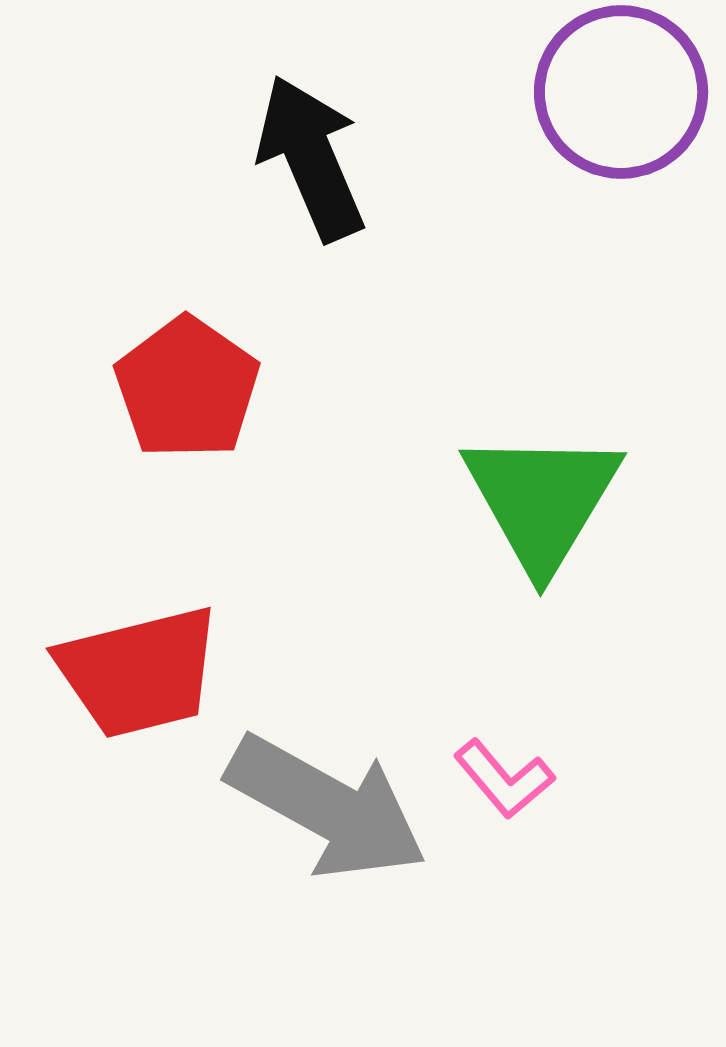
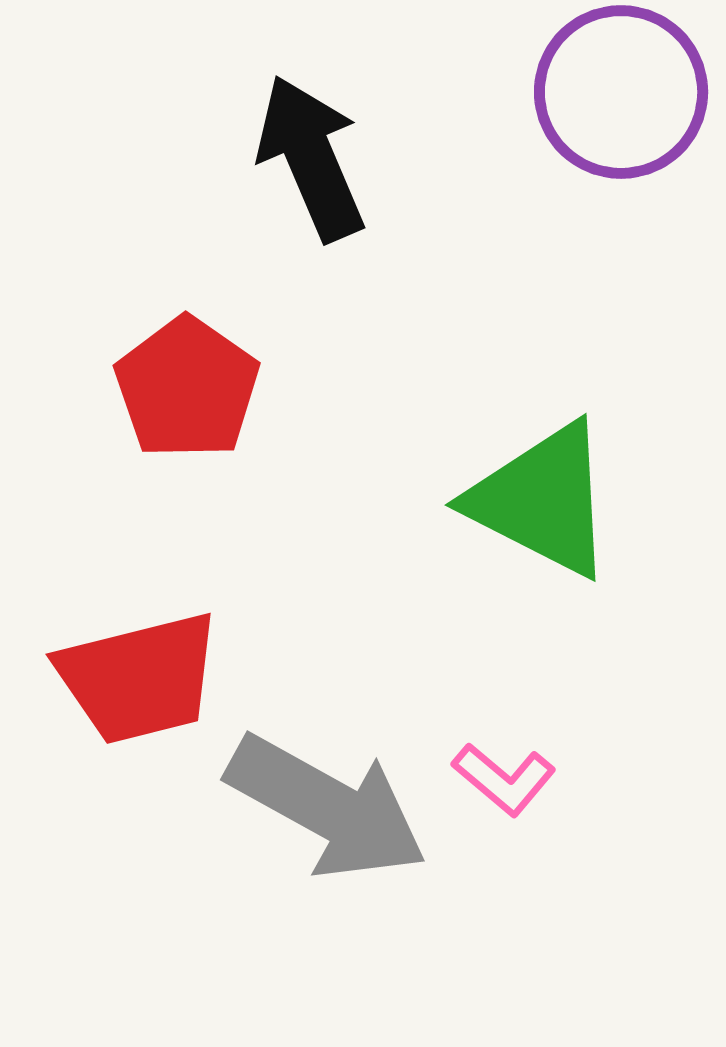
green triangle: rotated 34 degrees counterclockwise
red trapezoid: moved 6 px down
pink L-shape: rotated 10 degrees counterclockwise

○ ○ ○

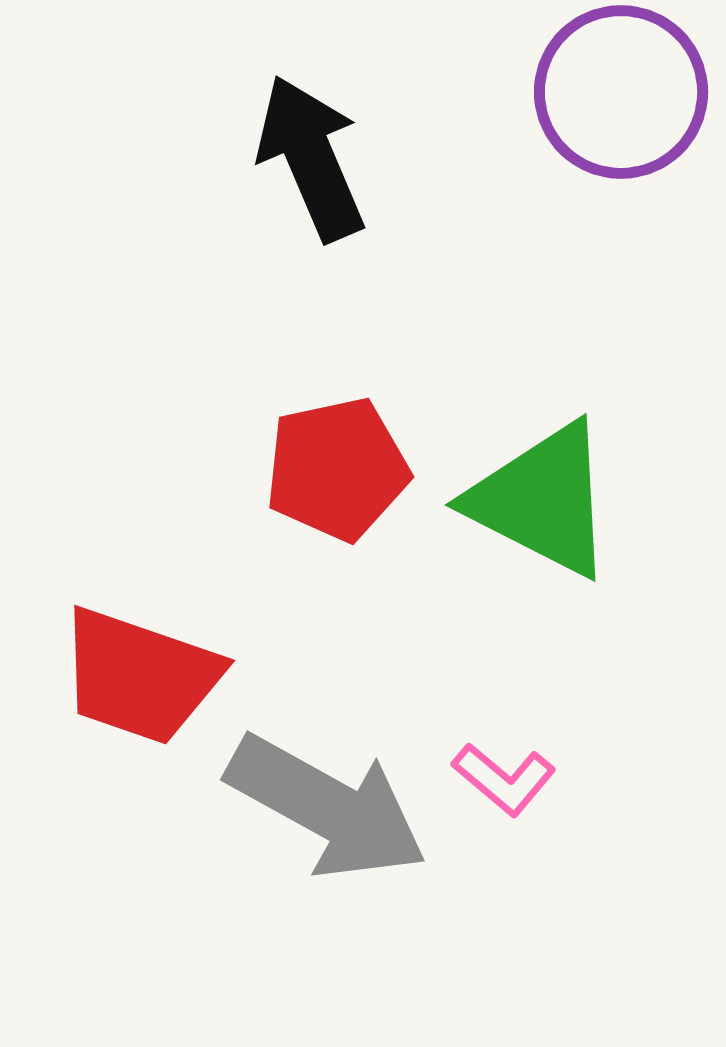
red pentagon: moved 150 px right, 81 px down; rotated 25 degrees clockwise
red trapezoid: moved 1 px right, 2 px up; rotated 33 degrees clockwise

○ ○ ○

* STATED TASK *
Lay out the data lines as a numbered list, starting at the line containing "red pentagon: moved" and ending at the line containing "red trapezoid: moved 1". Include both of those lines and omit any blank lines.

* TASK ANSWER *
1. red pentagon: moved 150 px right, 81 px down; rotated 25 degrees clockwise
2. red trapezoid: moved 1 px right, 2 px up; rotated 33 degrees clockwise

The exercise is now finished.